• YOUR TASK: An exact transcription of the records is required, minus any images.

• RECORDS TO PROCESS:
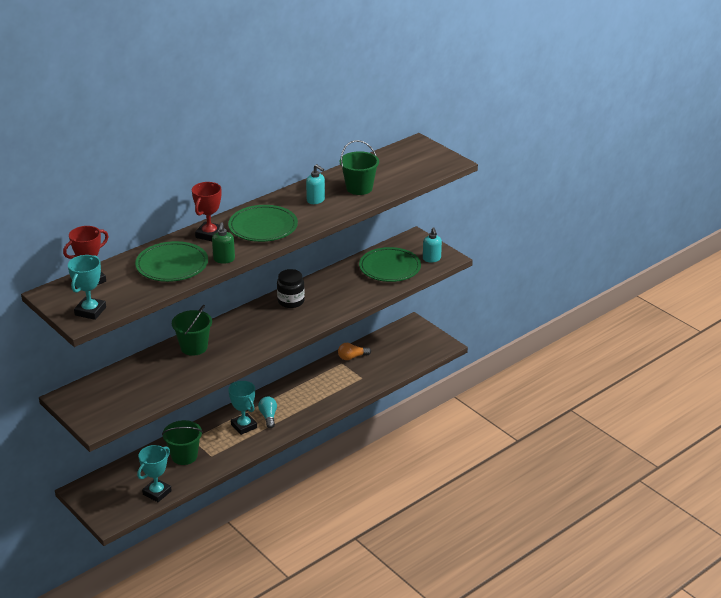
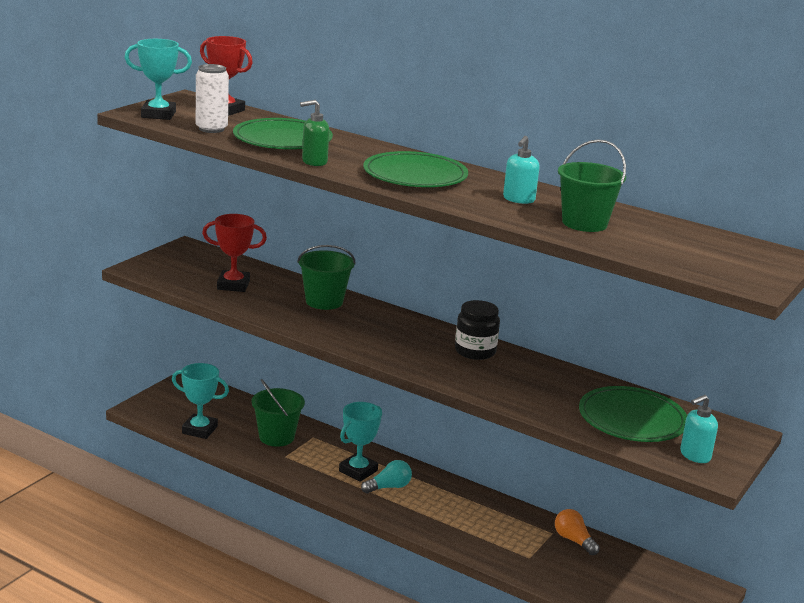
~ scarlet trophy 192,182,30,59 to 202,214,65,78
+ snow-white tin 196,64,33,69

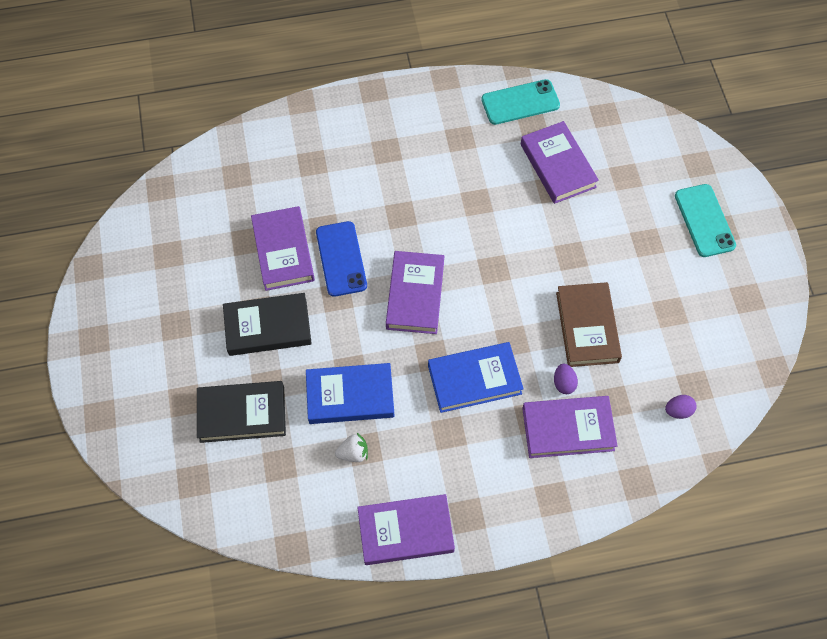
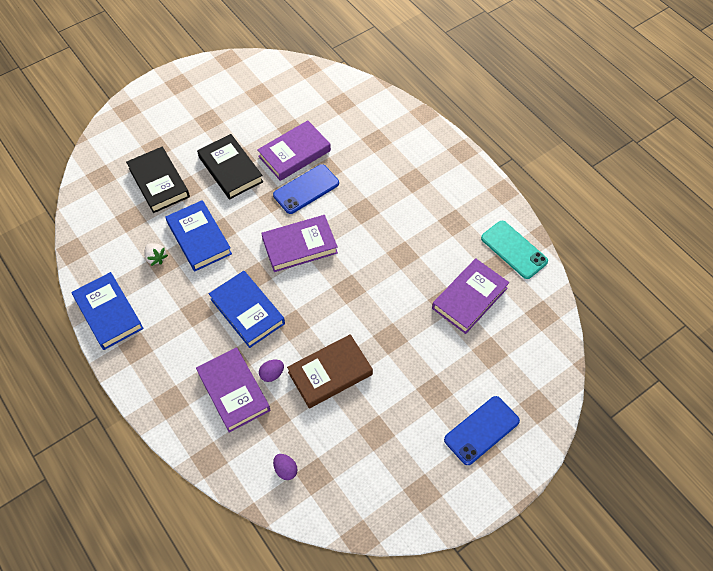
~ aqua smartphone 675,184,61,73 to blue smartphone 444,396,76,69
~ violet hardcover 357,494,98,71 to blue hardcover 72,272,72,78

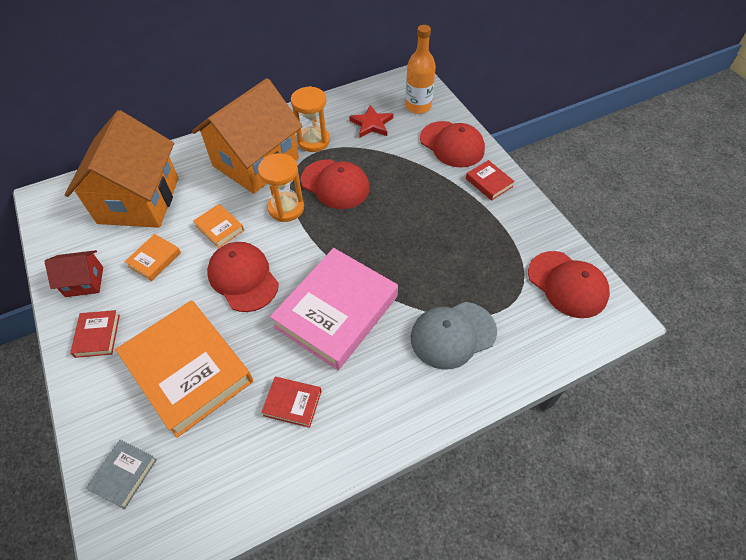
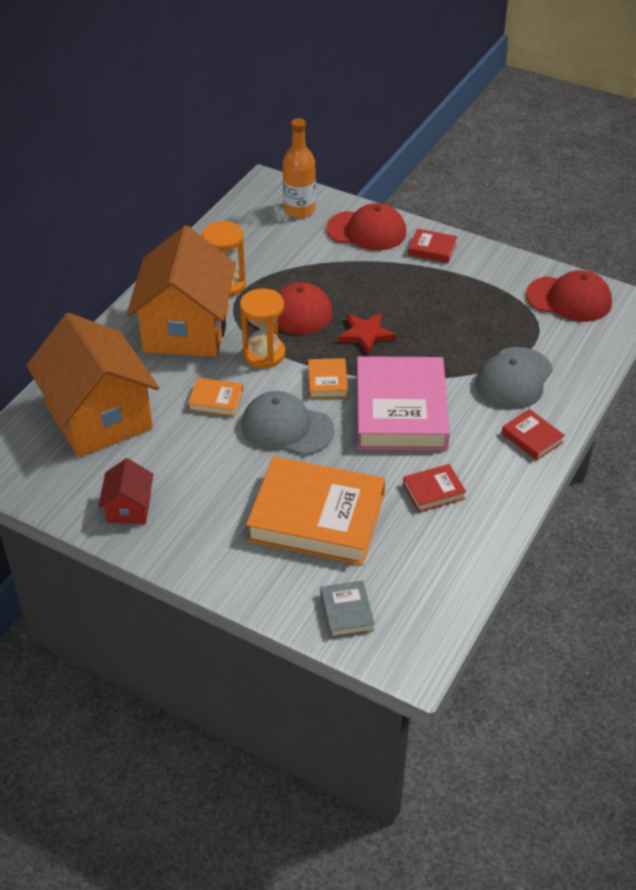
~ scarlet star shape 349,105,44,33 to 338,313,58,42
~ bright orange hardcover 125,234,56,47 to 308,358,40,41
~ scarlet peaked cap 207,242,72,70 to ash-grey peaked cap 242,391,92,64
~ scarlet house 44,250,59,47 = 98,458,56,66 45 degrees counterclockwise
~ scarlet hardcover 70,310,50,48 to 502,409,63,52

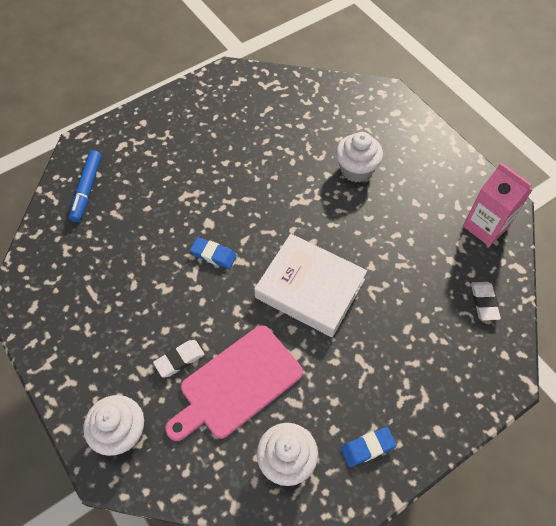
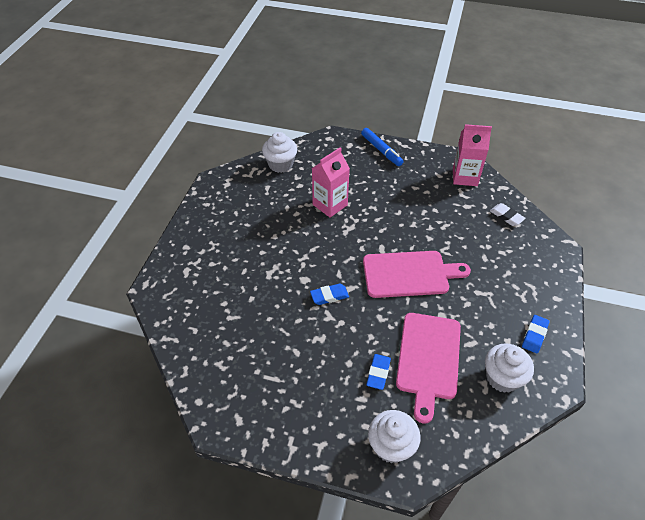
~ snow-white muffin 336,132,47,50 to 262,132,35,41
~ blue felt pen 69,150,32,72 to 361,128,43,38
~ snow-white hardcover 254,234,113,103 to rose-pink bread board 363,251,108,47
~ snow-white pencil eraser 153,340,52,38 to blue pencil eraser 366,354,25,36
+ rose-pink juice carton 312,147,38,70

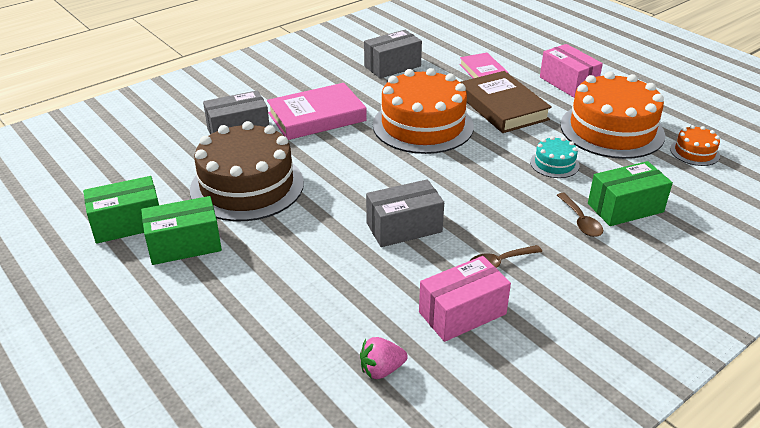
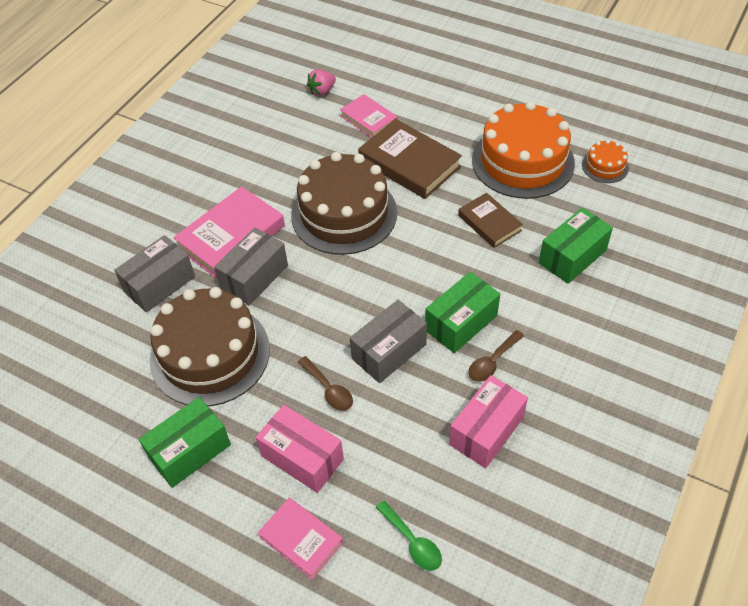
~ ash-grey parcel 364,30,58,48 to 214,228,74,77
~ rose-pink parcel 540,44,63,54 to 256,405,88,88
~ bright orange layer cake 373,68,101,86 to dark brown layer cake 291,152,106,103
~ aqua layer cake 530,136,50,42 to dark brown hardcover 458,193,65,55
~ leaf-green parcel 83,176,76,68 to 425,272,75,81
~ dark brown tablespoon 557,193,46,44 to 298,356,55,55
~ rose-pink strawberry 360,337,48,42 to 307,69,29,27
+ rose-pink hardcover 258,498,85,82
+ leaf-green tablespoon 375,500,67,71

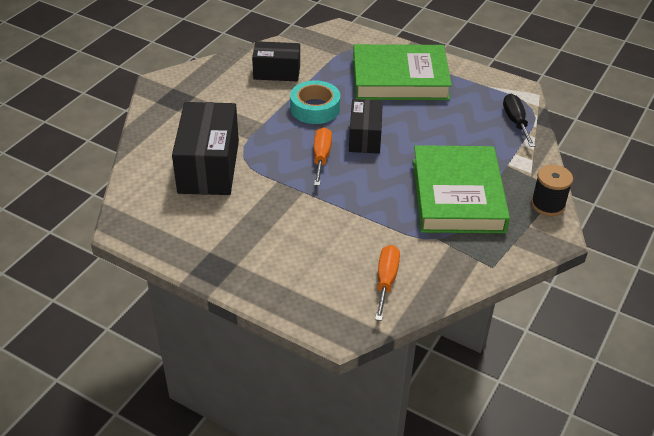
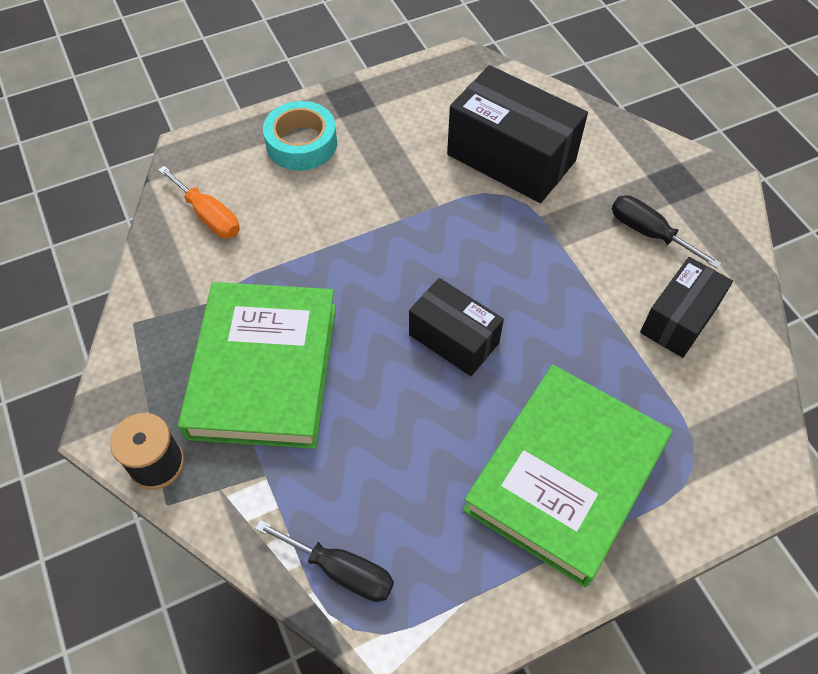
~ aqua tape 290,80,50,44 to 263,101,74,70
- bright orange screwdriver 314,127,18,59
~ leaf-green hardcover 413,145,97,88 = 178,282,158,167 60 degrees clockwise
+ jet-black screwdriver 612,195,109,74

• RESULT OF THE EXERCISE:
~ scarlet trophy 192,182,30,59 to 202,214,65,78
+ snow-white tin 196,64,33,69

~ aqua smartphone 675,184,61,73 to blue smartphone 444,396,76,69
~ violet hardcover 357,494,98,71 to blue hardcover 72,272,72,78

~ scarlet star shape 349,105,44,33 to 338,313,58,42
~ bright orange hardcover 125,234,56,47 to 308,358,40,41
~ scarlet peaked cap 207,242,72,70 to ash-grey peaked cap 242,391,92,64
~ scarlet house 44,250,59,47 = 98,458,56,66 45 degrees counterclockwise
~ scarlet hardcover 70,310,50,48 to 502,409,63,52

~ snow-white muffin 336,132,47,50 to 262,132,35,41
~ blue felt pen 69,150,32,72 to 361,128,43,38
~ snow-white hardcover 254,234,113,103 to rose-pink bread board 363,251,108,47
~ snow-white pencil eraser 153,340,52,38 to blue pencil eraser 366,354,25,36
+ rose-pink juice carton 312,147,38,70

~ ash-grey parcel 364,30,58,48 to 214,228,74,77
~ rose-pink parcel 540,44,63,54 to 256,405,88,88
~ bright orange layer cake 373,68,101,86 to dark brown layer cake 291,152,106,103
~ aqua layer cake 530,136,50,42 to dark brown hardcover 458,193,65,55
~ leaf-green parcel 83,176,76,68 to 425,272,75,81
~ dark brown tablespoon 557,193,46,44 to 298,356,55,55
~ rose-pink strawberry 360,337,48,42 to 307,69,29,27
+ rose-pink hardcover 258,498,85,82
+ leaf-green tablespoon 375,500,67,71

~ aqua tape 290,80,50,44 to 263,101,74,70
- bright orange screwdriver 314,127,18,59
~ leaf-green hardcover 413,145,97,88 = 178,282,158,167 60 degrees clockwise
+ jet-black screwdriver 612,195,109,74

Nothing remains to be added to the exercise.